(What is needed)
The material below must be restated exactly, line by line.

(Excerpted data)
========

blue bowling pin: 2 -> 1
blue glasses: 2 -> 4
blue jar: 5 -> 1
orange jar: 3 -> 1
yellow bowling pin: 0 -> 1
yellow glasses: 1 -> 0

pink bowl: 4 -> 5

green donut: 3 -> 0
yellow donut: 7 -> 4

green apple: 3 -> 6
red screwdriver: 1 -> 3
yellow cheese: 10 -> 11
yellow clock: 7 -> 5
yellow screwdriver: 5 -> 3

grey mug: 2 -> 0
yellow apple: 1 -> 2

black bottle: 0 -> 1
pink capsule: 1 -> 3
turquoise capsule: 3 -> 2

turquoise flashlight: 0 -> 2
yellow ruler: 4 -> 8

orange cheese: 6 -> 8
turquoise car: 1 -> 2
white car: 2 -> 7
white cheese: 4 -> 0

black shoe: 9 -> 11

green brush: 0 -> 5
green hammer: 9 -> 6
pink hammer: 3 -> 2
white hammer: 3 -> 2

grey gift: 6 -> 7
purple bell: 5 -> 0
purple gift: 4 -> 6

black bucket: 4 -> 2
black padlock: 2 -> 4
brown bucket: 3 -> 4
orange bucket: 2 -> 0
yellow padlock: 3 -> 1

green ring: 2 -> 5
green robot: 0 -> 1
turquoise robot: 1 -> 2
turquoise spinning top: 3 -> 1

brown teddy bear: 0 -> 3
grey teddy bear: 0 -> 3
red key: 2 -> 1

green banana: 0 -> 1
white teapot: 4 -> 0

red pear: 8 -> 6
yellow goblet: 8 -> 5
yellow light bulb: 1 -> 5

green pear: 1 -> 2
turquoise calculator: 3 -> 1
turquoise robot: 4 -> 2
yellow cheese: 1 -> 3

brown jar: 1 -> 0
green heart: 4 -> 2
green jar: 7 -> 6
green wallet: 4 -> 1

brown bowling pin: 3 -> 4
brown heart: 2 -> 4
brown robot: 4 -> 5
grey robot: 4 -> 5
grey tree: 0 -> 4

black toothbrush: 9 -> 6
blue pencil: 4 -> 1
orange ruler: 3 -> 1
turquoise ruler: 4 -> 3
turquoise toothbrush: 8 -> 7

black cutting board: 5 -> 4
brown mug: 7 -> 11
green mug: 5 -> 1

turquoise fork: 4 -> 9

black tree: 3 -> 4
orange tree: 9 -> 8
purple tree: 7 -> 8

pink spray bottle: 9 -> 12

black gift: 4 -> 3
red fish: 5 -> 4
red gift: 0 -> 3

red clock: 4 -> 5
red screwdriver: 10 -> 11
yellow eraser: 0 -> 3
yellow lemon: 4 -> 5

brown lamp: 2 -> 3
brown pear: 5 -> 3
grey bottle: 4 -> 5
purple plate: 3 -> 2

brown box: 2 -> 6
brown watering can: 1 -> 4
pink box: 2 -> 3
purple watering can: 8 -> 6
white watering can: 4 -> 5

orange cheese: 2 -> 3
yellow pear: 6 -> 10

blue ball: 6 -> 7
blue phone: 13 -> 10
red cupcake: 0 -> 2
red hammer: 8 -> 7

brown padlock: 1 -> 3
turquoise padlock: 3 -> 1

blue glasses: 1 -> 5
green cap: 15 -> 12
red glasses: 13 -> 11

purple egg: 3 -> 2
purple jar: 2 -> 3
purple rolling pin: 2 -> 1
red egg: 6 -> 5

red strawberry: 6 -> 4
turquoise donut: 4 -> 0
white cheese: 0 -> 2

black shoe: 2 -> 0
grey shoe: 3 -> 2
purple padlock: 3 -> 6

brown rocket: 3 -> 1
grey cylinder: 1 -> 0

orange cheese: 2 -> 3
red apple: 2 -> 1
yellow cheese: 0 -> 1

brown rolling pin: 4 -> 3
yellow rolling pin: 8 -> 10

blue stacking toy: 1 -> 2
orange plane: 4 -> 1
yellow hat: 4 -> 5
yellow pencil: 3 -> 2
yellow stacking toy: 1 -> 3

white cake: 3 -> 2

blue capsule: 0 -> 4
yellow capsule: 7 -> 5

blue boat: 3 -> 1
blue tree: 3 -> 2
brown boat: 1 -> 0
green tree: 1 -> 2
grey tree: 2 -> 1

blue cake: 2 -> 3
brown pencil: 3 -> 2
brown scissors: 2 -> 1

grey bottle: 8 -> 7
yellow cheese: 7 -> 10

========

(Solution)
blue bowling pin: 2 -> 1
blue glasses: 2 -> 4
blue jar: 5 -> 1
orange jar: 3 -> 1
yellow bowling pin: 0 -> 1
yellow glasses: 1 -> 0

pink bowl: 4 -> 5

green donut: 3 -> 0
yellow donut: 7 -> 4

green apple: 3 -> 6
red screwdriver: 1 -> 3
yellow cheese: 10 -> 11
yellow clock: 7 -> 5
yellow screwdriver: 5 -> 3

grey mug: 2 -> 0
yellow apple: 1 -> 2

black bottle: 0 -> 1
pink capsule: 1 -> 3
turquoise capsule: 3 -> 2

turquoise flashlight: 0 -> 2
yellow ruler: 4 -> 8

orange cheese: 6 -> 8
turquoise car: 1 -> 2
white car: 2 -> 7
white cheese: 4 -> 0

black shoe: 9 -> 11

green brush: 0 -> 5
green hammer: 9 -> 6
pink hammer: 3 -> 2
white hammer: 3 -> 2

grey gift: 6 -> 7
purple bell: 5 -> 0
purple gift: 4 -> 6

black bucket: 4 -> 2
black padlock: 2 -> 4
brown bucket: 3 -> 4
orange bucket: 2 -> 0
yellow padlock: 3 -> 1

green ring: 2 -> 5
green robot: 0 -> 1
turquoise robot: 1 -> 2
turquoise spinning top: 3 -> 1

brown teddy bear: 0 -> 3
grey teddy bear: 0 -> 3
red key: 2 -> 1

green banana: 0 -> 1
white teapot: 4 -> 0

red pear: 8 -> 6
yellow goblet: 8 -> 5
yellow light bulb: 1 -> 5

green pear: 1 -> 2
turquoise calculator: 3 -> 1
turquoise robot: 4 -> 2
yellow cheese: 1 -> 3

brown jar: 1 -> 0
green heart: 4 -> 2
green jar: 7 -> 6
green wallet: 4 -> 1

brown bowling pin: 3 -> 4
brown heart: 2 -> 4
brown robot: 4 -> 5
grey robot: 4 -> 5
grey tree: 0 -> 4

black toothbrush: 9 -> 6
blue pencil: 4 -> 1
orange ruler: 3 -> 1
turquoise ruler: 4 -> 3
turquoise toothbrush: 8 -> 7

black cutting board: 5 -> 4
brown mug: 7 -> 11
green mug: 5 -> 1

turquoise fork: 4 -> 9

black tree: 3 -> 4
orange tree: 9 -> 8
purple tree: 7 -> 8

pink spray bottle: 9 -> 12

black gift: 4 -> 3
red fish: 5 -> 4
red gift: 0 -> 3

red clock: 4 -> 5
red screwdriver: 10 -> 11
yellow eraser: 0 -> 3
yellow lemon: 4 -> 5

brown lamp: 2 -> 3
brown pear: 5 -> 3
grey bottle: 4 -> 5
purple plate: 3 -> 2

brown box: 2 -> 6
brown watering can: 1 -> 4
pink box: 2 -> 3
purple watering can: 8 -> 6
white watering can: 4 -> 5

orange cheese: 2 -> 3
yellow pear: 6 -> 10

blue ball: 6 -> 7
blue phone: 13 -> 10
red cupcake: 0 -> 2
red hammer: 8 -> 7

brown padlock: 1 -> 3
turquoise padlock: 3 -> 1

blue glasses: 1 -> 5
green cap: 15 -> 12
red glasses: 13 -> 11

purple egg: 3 -> 2
purple jar: 2 -> 3
purple rolling pin: 2 -> 1
red egg: 6 -> 5

red strawberry: 6 -> 4
turquoise donut: 4 -> 0
white cheese: 0 -> 2

black shoe: 2 -> 0
grey shoe: 3 -> 2
purple padlock: 3 -> 6

brown rocket: 3 -> 1
grey cylinder: 1 -> 0

orange cheese: 2 -> 3
red apple: 2 -> 1
yellow cheese: 0 -> 1

brown rolling pin: 4 -> 3
yellow rolling pin: 8 -> 10

blue stacking toy: 1 -> 2
orange plane: 4 -> 1
yellow hat: 4 -> 5
yellow pencil: 3 -> 2
yellow stacking toy: 1 -> 3

white cake: 3 -> 2

blue capsule: 0 -> 4
yellow capsule: 7 -> 5

blue boat: 3 -> 1
blue tree: 3 -> 2
brown boat: 1 -> 0
green tree: 1 -> 2
grey tree: 2 -> 1

blue cake: 2 -> 3
brown pencil: 3 -> 2
brown scissors: 2 -> 1

grey bottle: 8 -> 7
yellow cheese: 7 -> 10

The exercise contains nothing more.